» Goal of the exercise
Arrange the lines in the rows below as a Markdown table with two columns, No. and Change, that hold a running number and the line. Begin at the line that has "cyan arrow: rotated 8 degrees", stop after the line that has "cyan arrow: moved 5 px down", and leave out the pictures and any blank lines.

» Provided information

--- START ---

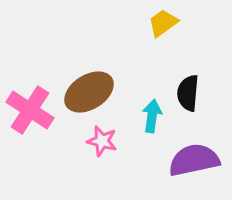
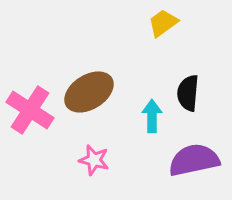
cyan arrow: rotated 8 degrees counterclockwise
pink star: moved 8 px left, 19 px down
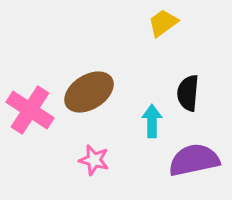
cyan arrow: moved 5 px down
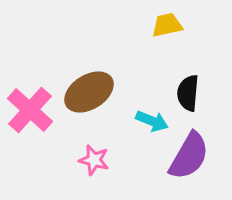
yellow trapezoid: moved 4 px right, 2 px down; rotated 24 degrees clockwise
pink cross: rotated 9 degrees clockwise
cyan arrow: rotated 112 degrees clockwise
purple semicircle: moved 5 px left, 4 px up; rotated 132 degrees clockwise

--- END ---
--- START ---

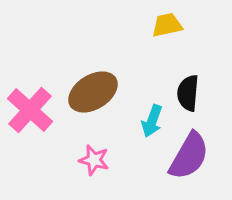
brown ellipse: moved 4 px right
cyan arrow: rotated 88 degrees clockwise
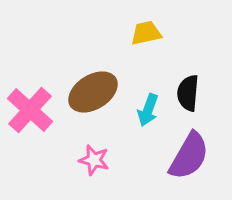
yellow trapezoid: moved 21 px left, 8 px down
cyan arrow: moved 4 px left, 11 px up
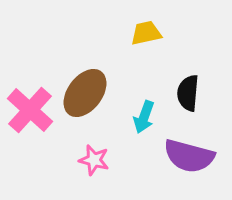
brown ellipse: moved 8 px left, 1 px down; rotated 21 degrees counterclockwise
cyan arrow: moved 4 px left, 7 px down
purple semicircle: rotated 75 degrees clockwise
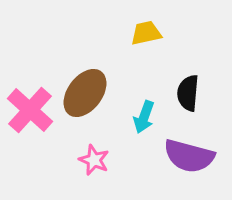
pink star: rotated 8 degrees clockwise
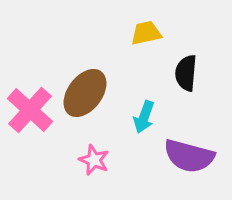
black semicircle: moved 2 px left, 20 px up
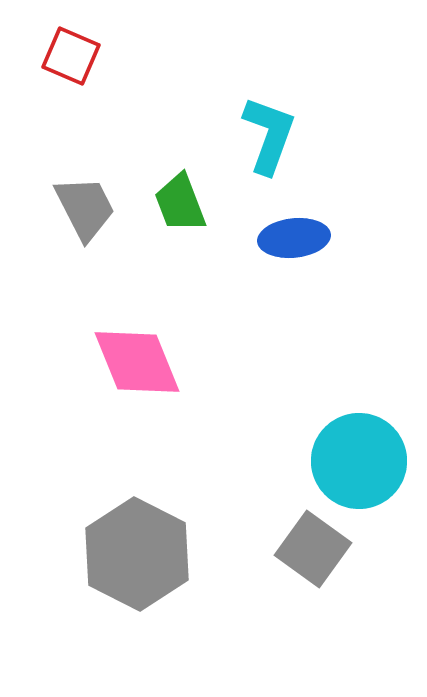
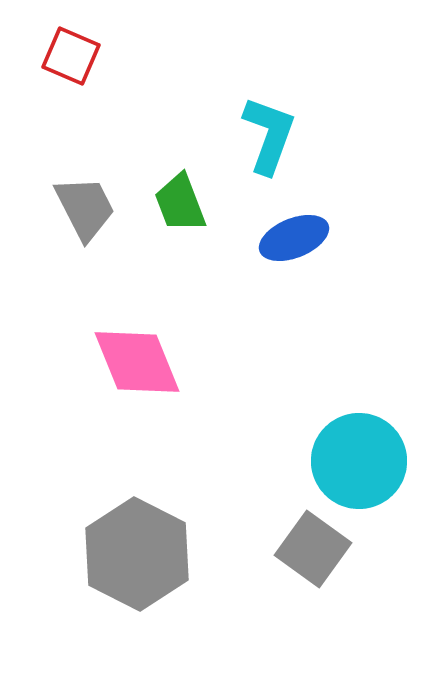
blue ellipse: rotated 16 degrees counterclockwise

--- END ---

» Solution to this problem
| No. | Change |
|---|---|
| 1 | cyan arrow: rotated 8 degrees counterclockwise |
| 2 | pink star: moved 8 px left, 19 px down |
| 3 | cyan arrow: moved 5 px down |